EXERCISE AIM: Go over the entries and report the lines where the word "Flugzeug" occurs.

RECORDS TO USE:
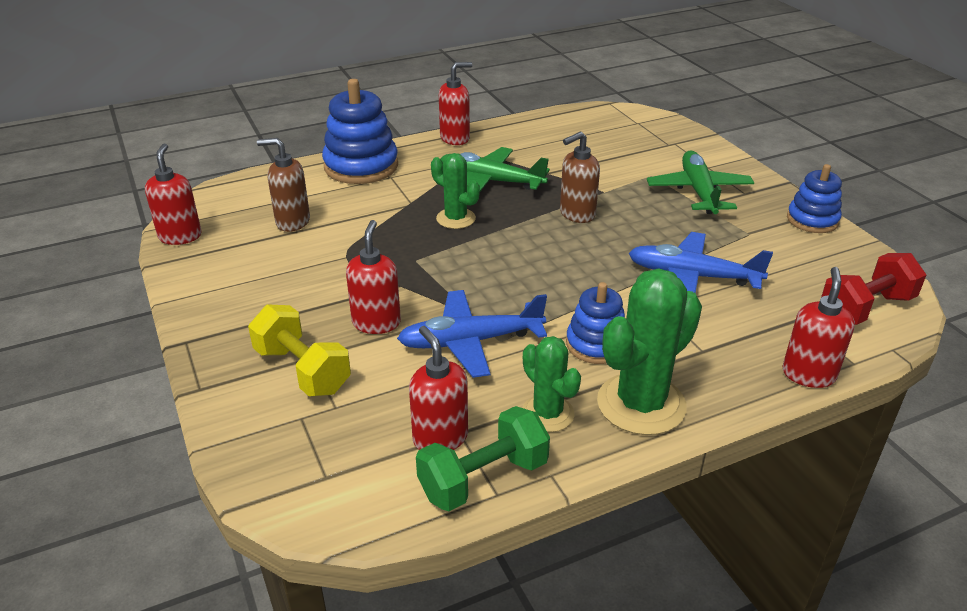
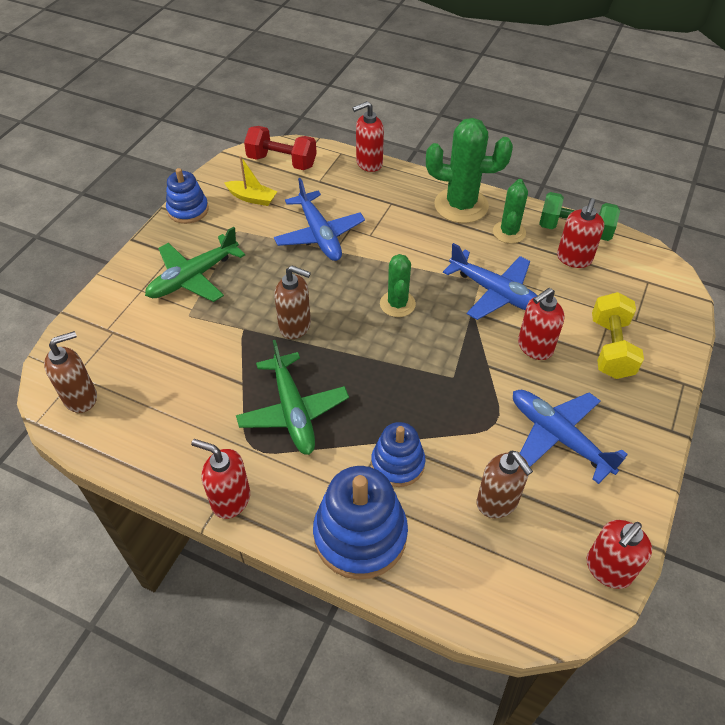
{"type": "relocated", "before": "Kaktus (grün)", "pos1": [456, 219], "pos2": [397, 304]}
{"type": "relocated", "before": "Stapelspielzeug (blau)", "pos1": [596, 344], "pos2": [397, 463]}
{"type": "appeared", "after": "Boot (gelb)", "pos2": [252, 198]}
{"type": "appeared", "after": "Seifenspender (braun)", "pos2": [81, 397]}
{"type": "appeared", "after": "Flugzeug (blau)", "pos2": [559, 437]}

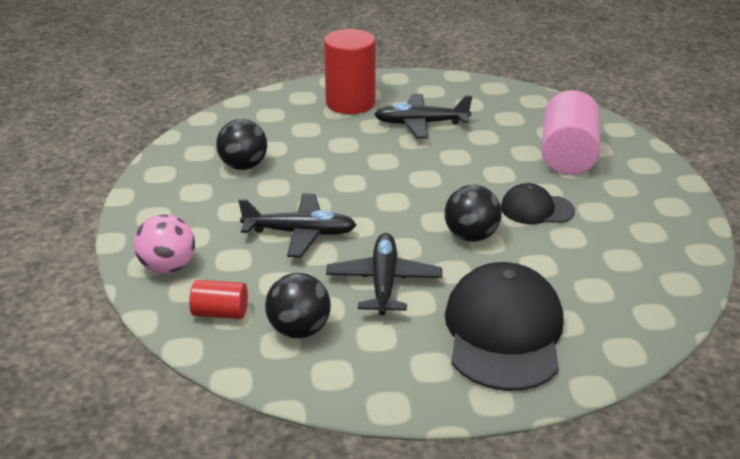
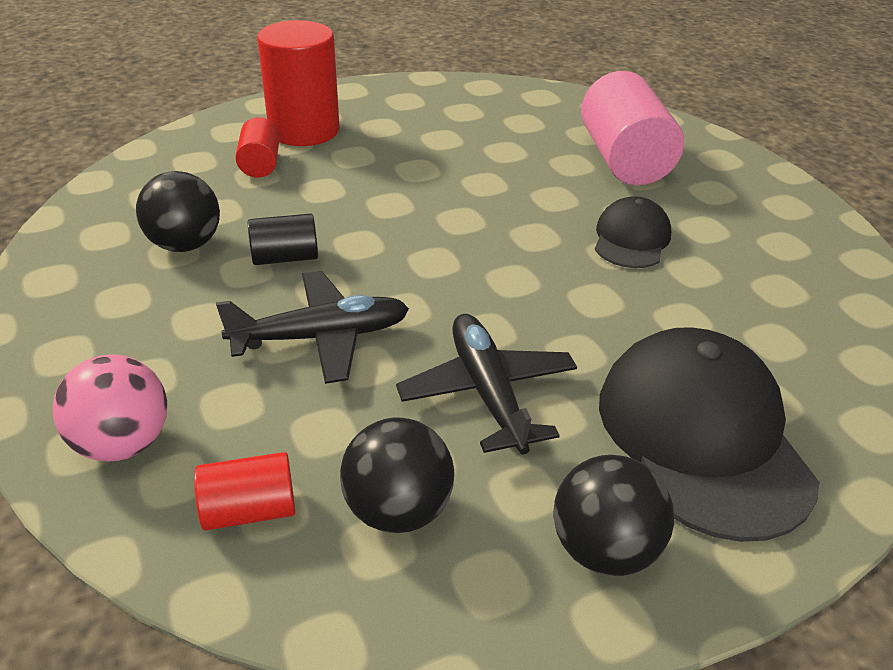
{"type": "missing", "before": "Flugzeug (schwarz)", "pos1": [420, 123]}
{"type": "spun", "before": "Kappe (schwarz)", "pos1": [536, 209], "pos2": [631, 239], "turn": 120}
{"type": "relocated", "before": "Ball (schwarz)", "pos1": [471, 236], "pos2": [604, 549]}
{"type": "appeared", "after": "Vollzylinder (rot)", "pos2": [260, 164]}
{"type": "appeared", "after": "Vollzylinder (schwarz)", "pos2": [285, 258]}

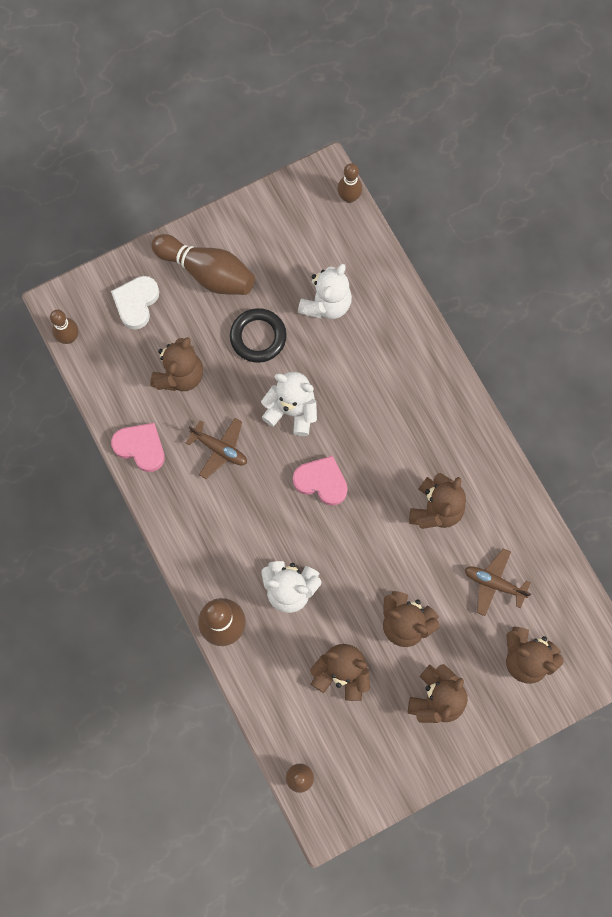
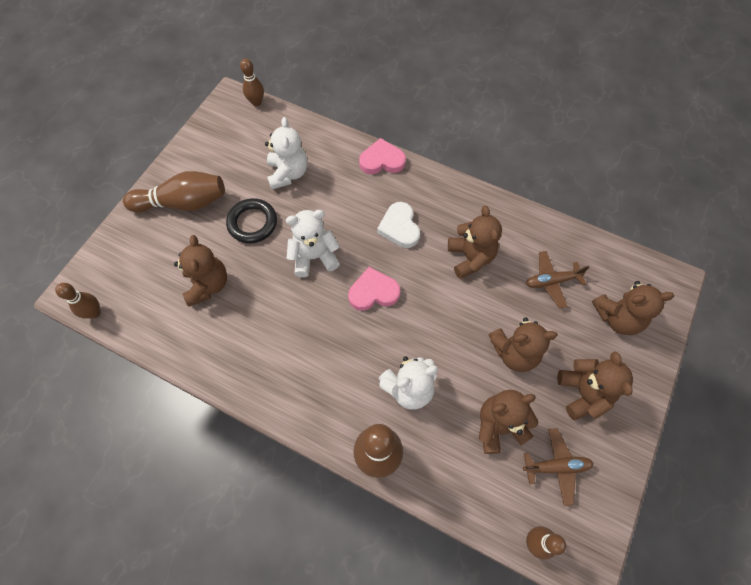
{"type": "relocated", "before": "Herz (weiß)", "pos1": [136, 303], "pos2": [399, 227]}
{"type": "relocated", "before": "Flugzeug (braun)", "pos1": [220, 449], "pos2": [556, 466]}
{"type": "relocated", "before": "Herz (rosa)", "pos1": [140, 447], "pos2": [382, 160]}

ANSWER SPACE:
{"type": "appeared", "after": "Flugzeug (blau)", "pos2": [559, 437]}
{"type": "missing", "before": "Flugzeug (schwarz)", "pos1": [420, 123]}
{"type": "relocated", "before": "Flugzeug (braun)", "pos1": [220, 449], "pos2": [556, 466]}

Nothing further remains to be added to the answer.